WHAT YOU HAVE TO DO: Every line of the listing that holds the word "ROLLER" should be returned.
--- START ---
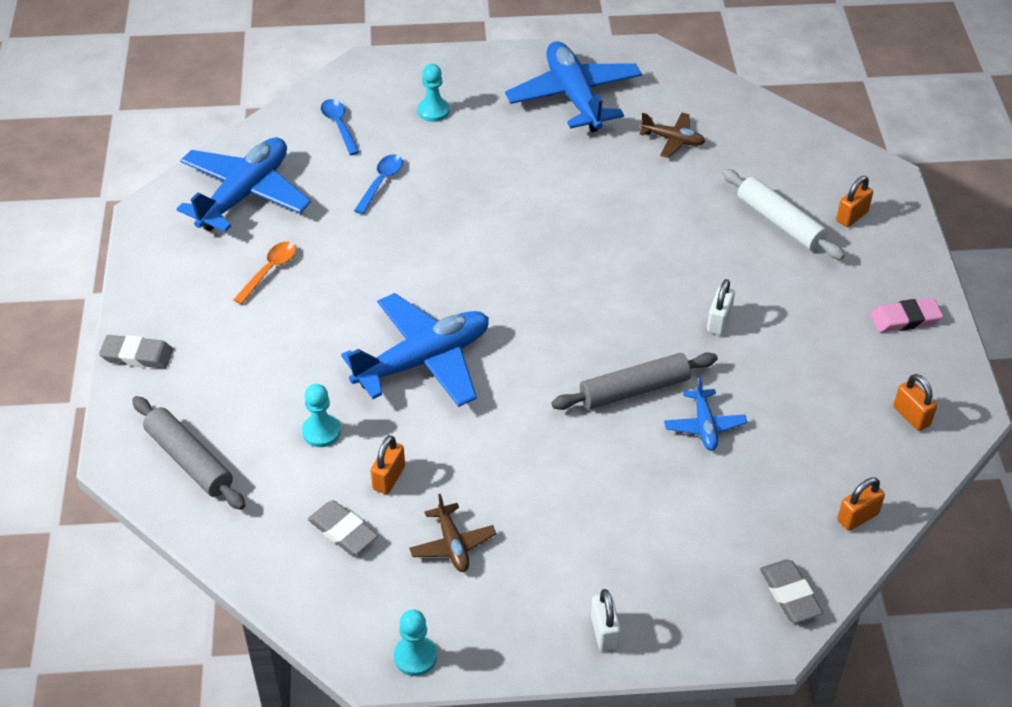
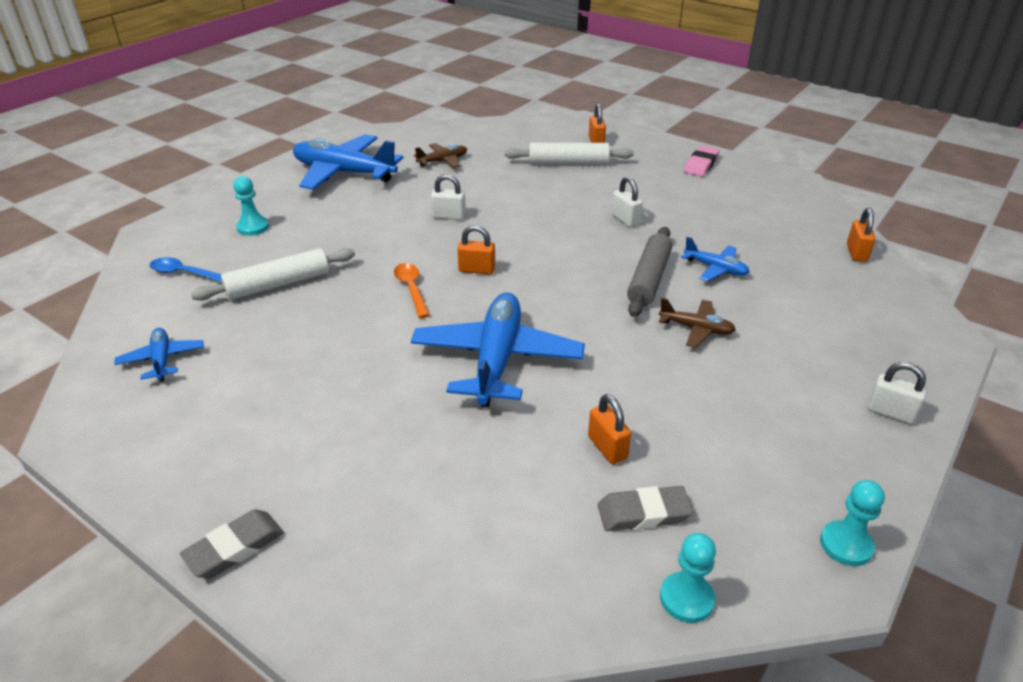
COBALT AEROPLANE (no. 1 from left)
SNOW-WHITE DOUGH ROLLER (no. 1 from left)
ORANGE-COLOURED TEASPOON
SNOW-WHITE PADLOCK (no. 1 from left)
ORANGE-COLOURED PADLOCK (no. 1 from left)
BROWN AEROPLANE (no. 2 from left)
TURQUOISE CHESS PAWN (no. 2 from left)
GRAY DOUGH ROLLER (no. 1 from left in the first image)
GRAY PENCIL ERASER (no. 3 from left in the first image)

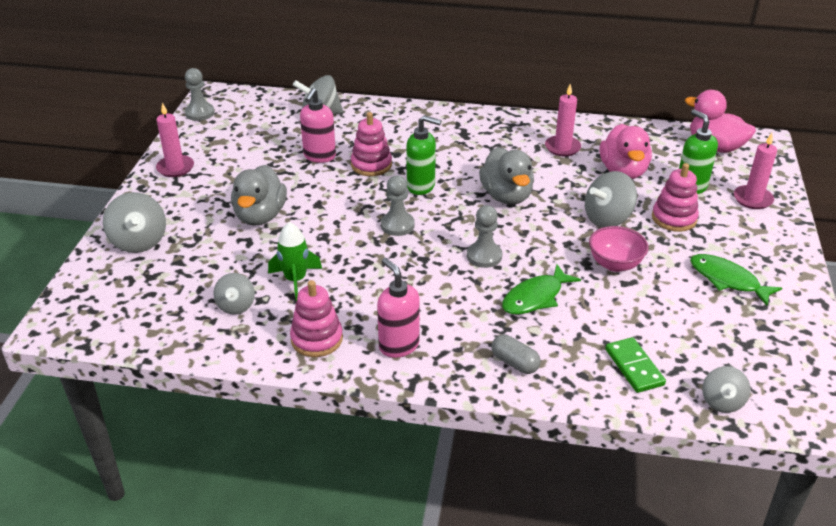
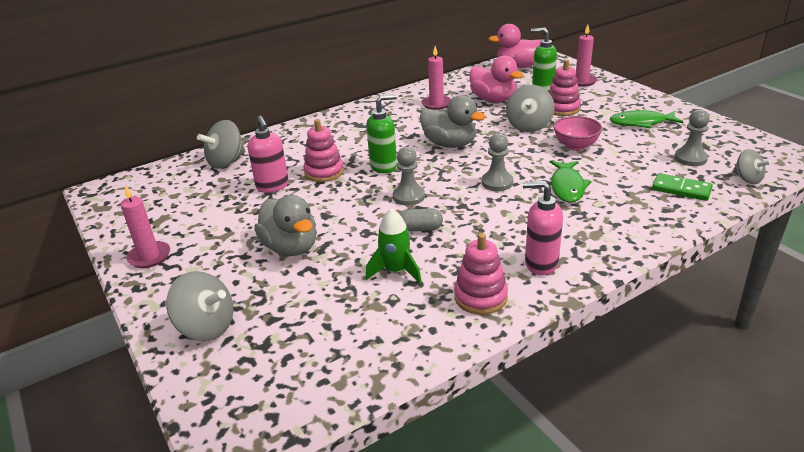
GRAY PILL
GRAY CHESS PAWN (no. 3 from left)
GRAY SPINNING TOP (no. 2 from left in the first image)

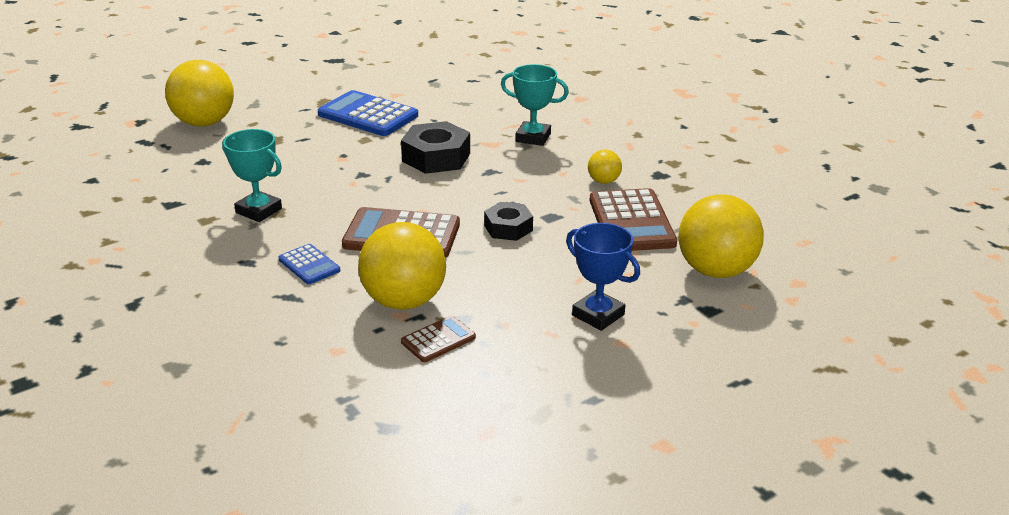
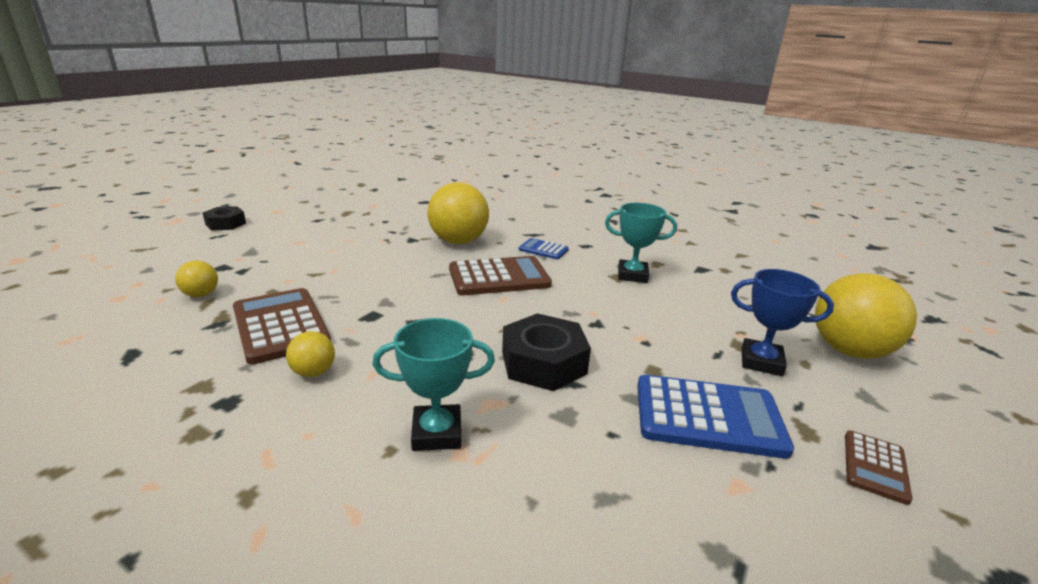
YELLOW BALL (no. 1 from left)
JET-BLACK NUT (no. 1 from left)
COBALT TROPHY
BROWN POCKET CALCULATOR (no. 3 from left)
--- END ---
THE ANSWER:
SNOW-WHITE DOUGH ROLLER (no. 1 from left)
GRAY DOUGH ROLLER (no. 1 from left in the first image)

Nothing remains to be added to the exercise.